*Aim of the task*. Nothing but the lines from the one containing "pink plate C3:D3" through the end of the entries should be set down, each exactly as written.
┌──
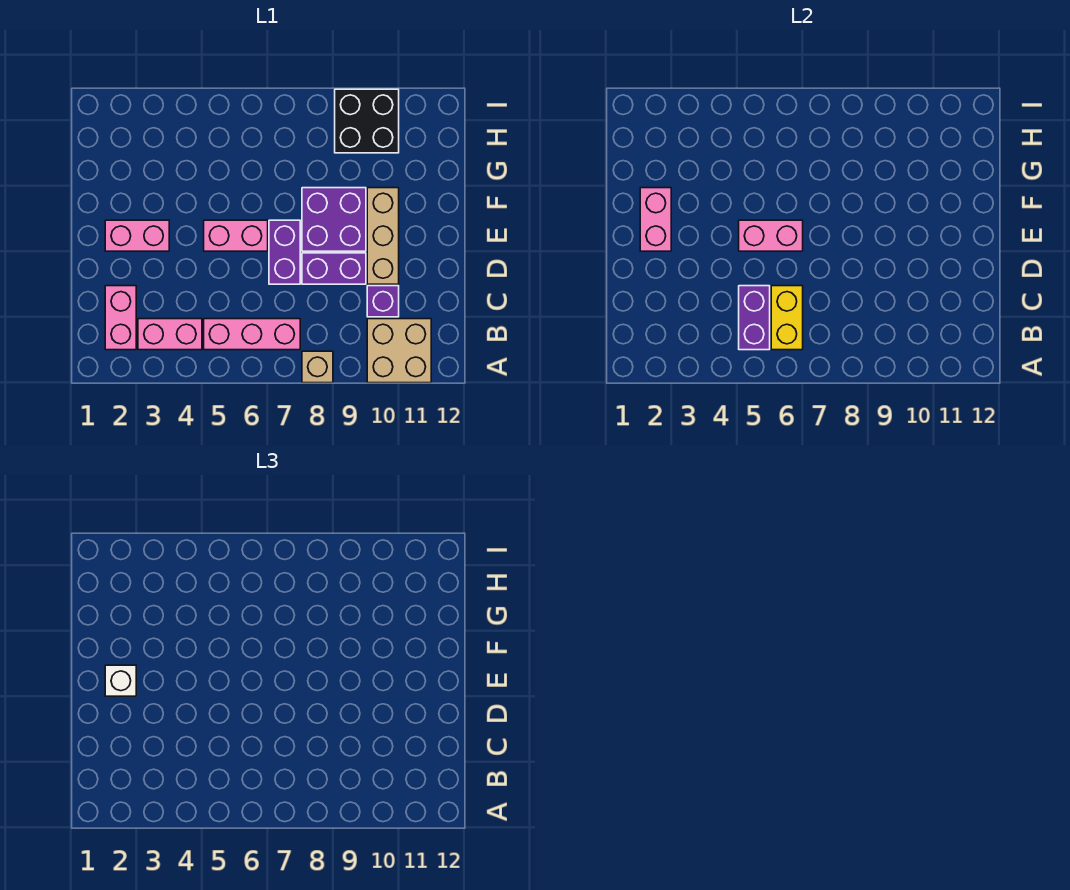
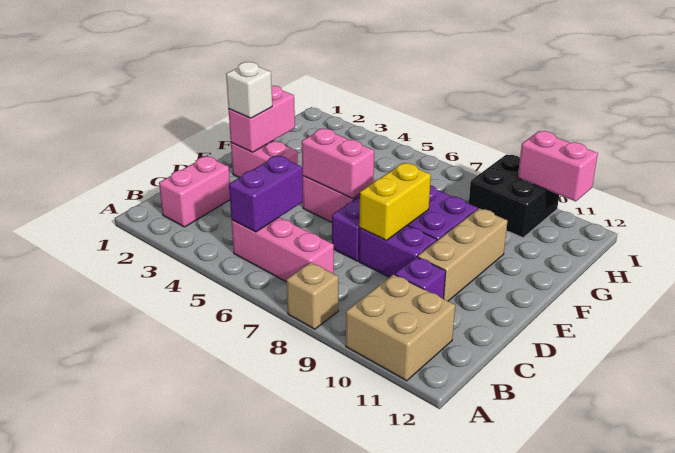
pink brick B3:B4 level 1 -> pink brick I10:I11 level 2
yellow brick B6:C6 level 2 -> yellow brick D8:E8 level 2

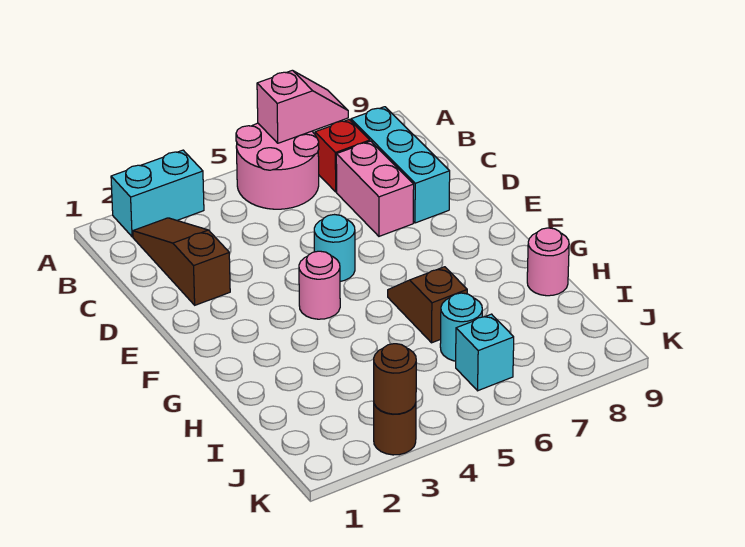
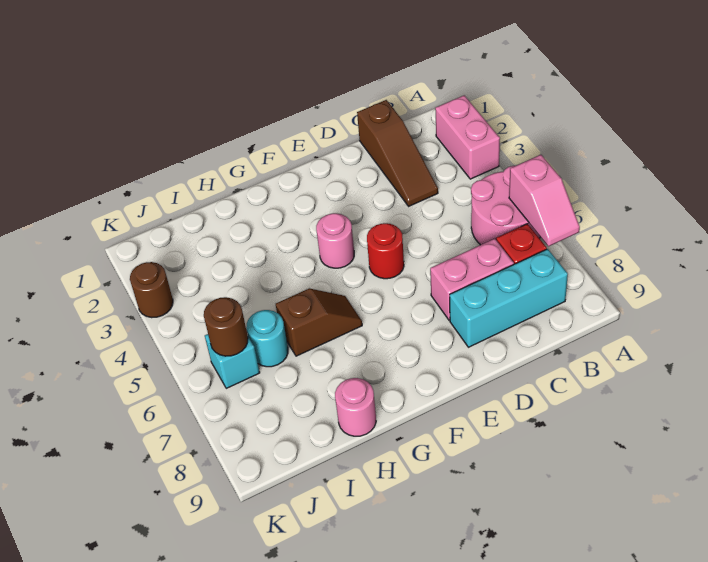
cyan brick A2:A3 level 1 -> pink brick A2:A3 level 1
brown slope B2:D2 level 1 top D -> brown slope C1:C3 level 1 top 1
cyan round brick E5 level 1 -> red round brick E5 level 1
brown round brick K3 level 2 -> brown round brick J6 level 2

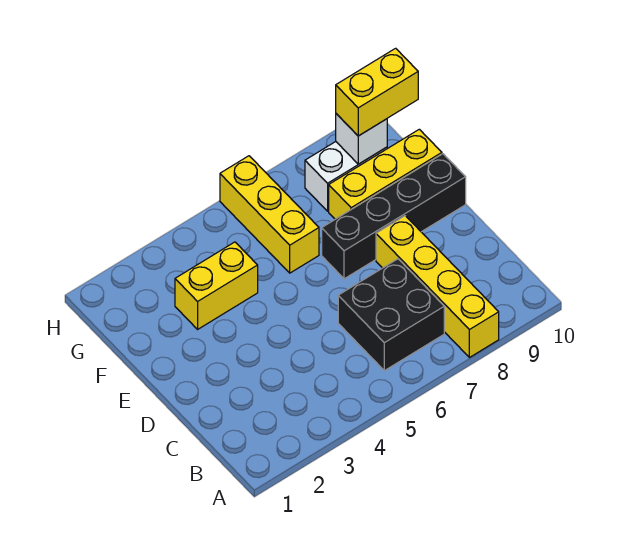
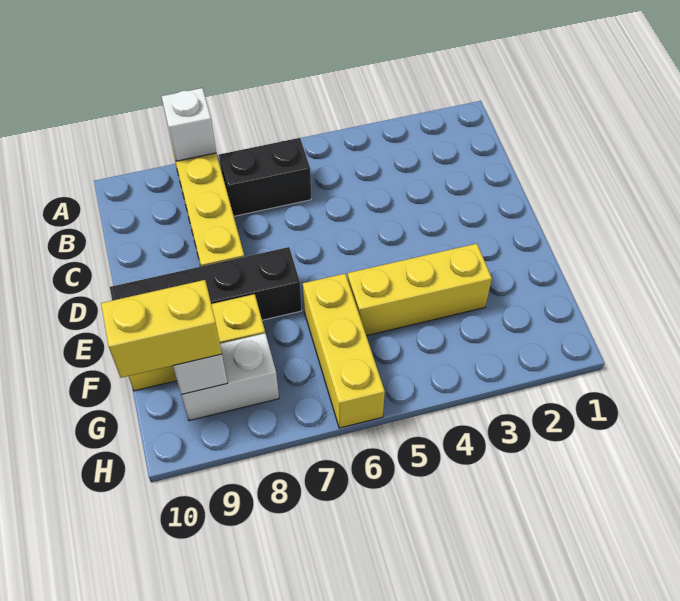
none -> white brick A8 level 2
black brick B6:C7 level 1 -> black brick B6:B7 level 1
yellow brick F3:F4 level 1 -> yellow brick F3:F5 level 1

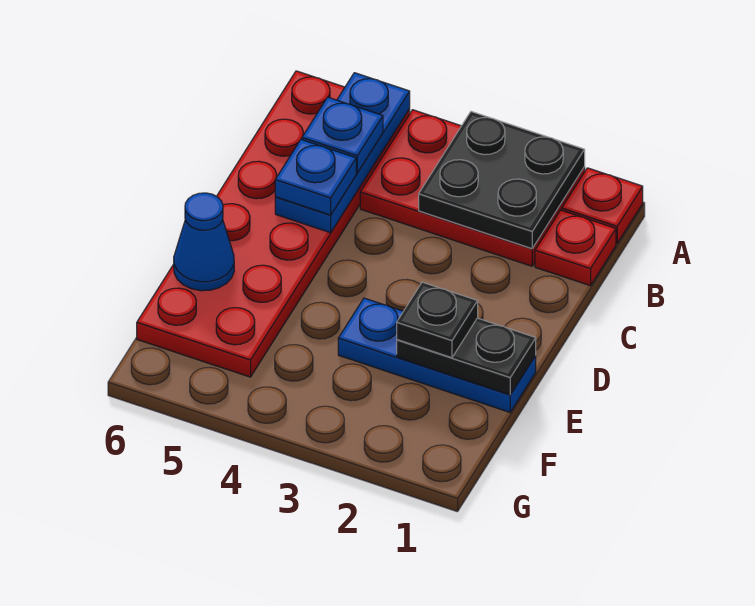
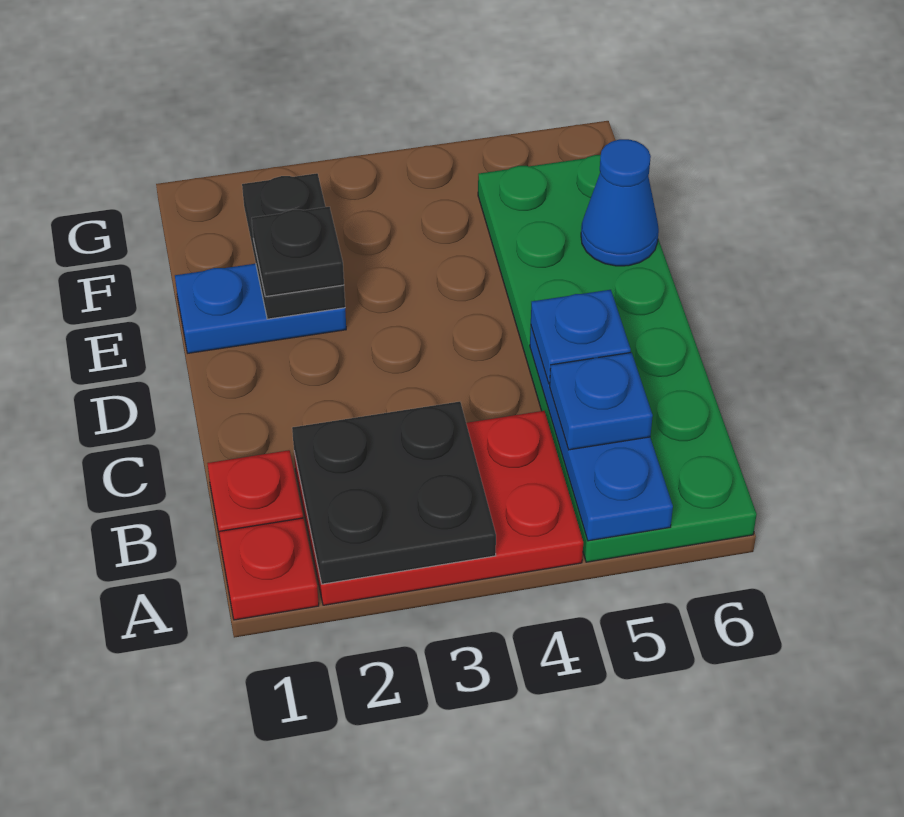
red plate A5:F6 level 1 -> green plate A5:F6 level 1
blue plate E1:E3 level 1 -> blue plate E1:E2 level 1
black plate E1:E2 level 2 -> black plate E2:F2 level 2

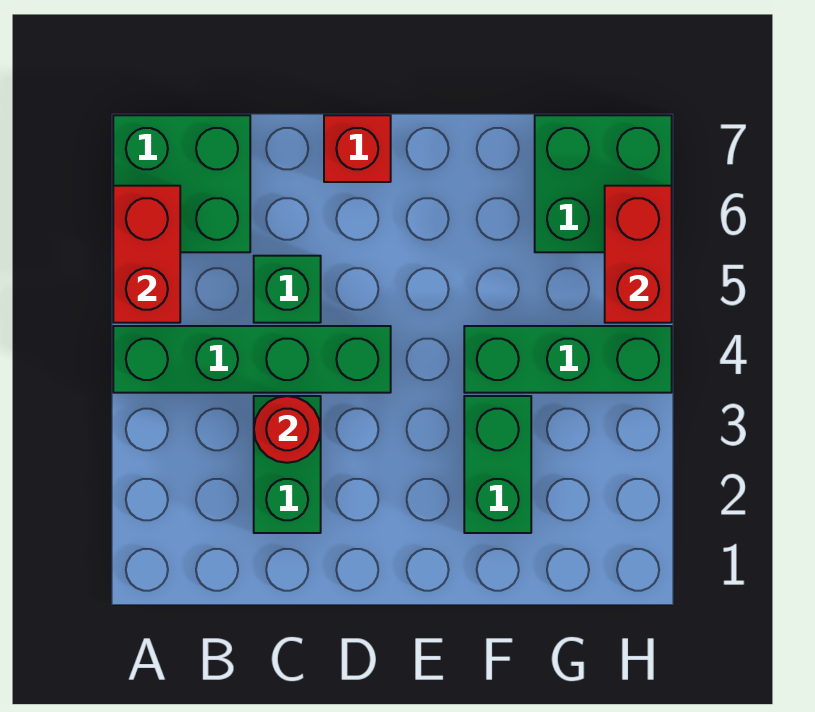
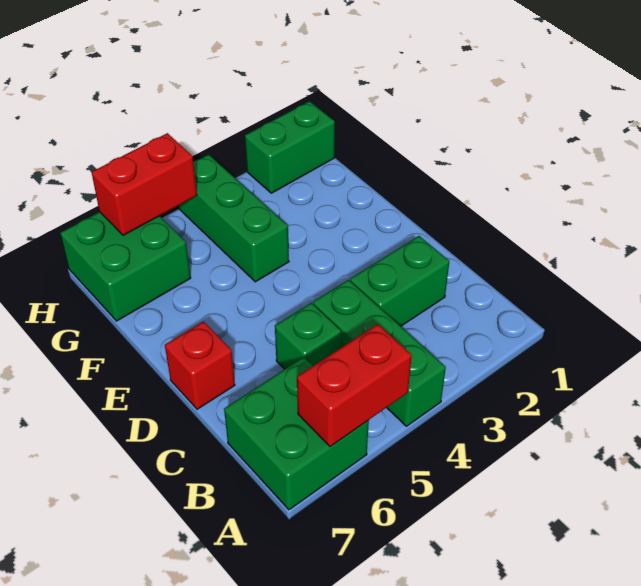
green brick A4:D4 level 1 -> green brick A4:C4 level 1
red round brick C3 level 2 -> none
green brick F2:F3 level 1 -> green brick H1:H2 level 1

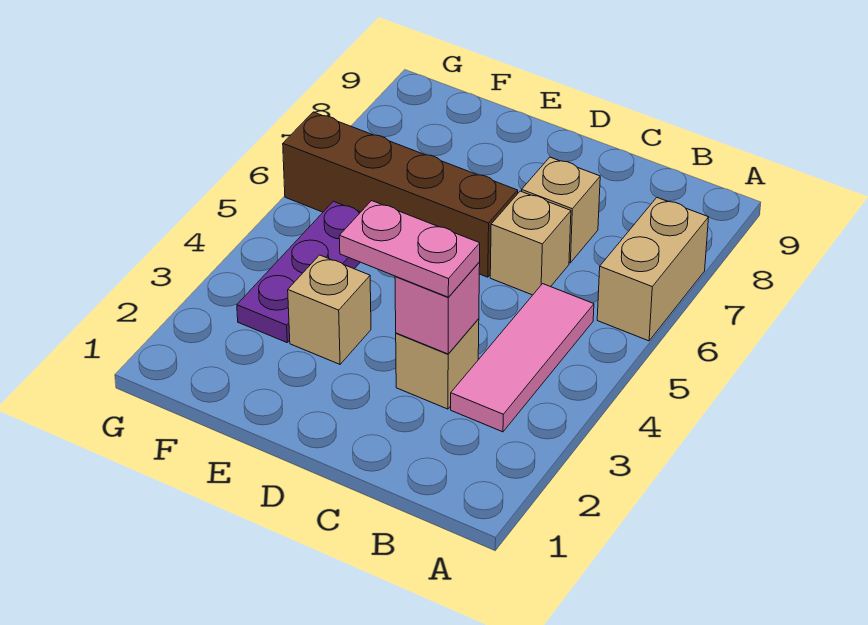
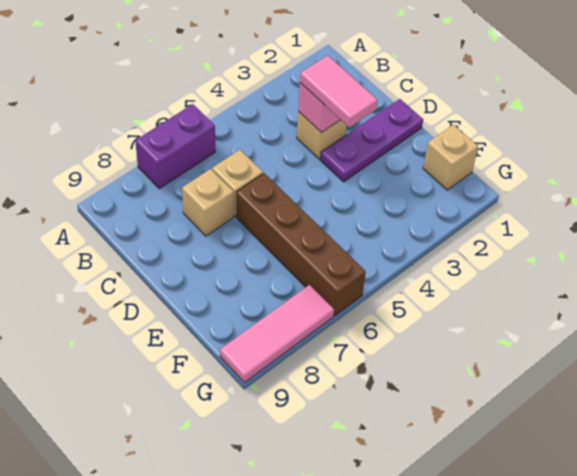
tan brick A6:A7 level 1 -> purple brick A6:A7 level 1
pink tile B3:B5 level 1 -> pink tile G7:G9 level 1
pink plate C3:D3 level 3 -> pink tile C3:D3 level 3
tan brick E3 level 1 -> tan brick F1 level 1
purple plate F3:F5 level 1 -> purple plate D1:D3 level 1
└──
*Response area*.
pink plate C3:D3 level 3 -> pink tile C3:D3 level 3
tan brick E3 level 1 -> tan brick F1 level 1
purple plate F3:F5 level 1 -> purple plate D1:D3 level 1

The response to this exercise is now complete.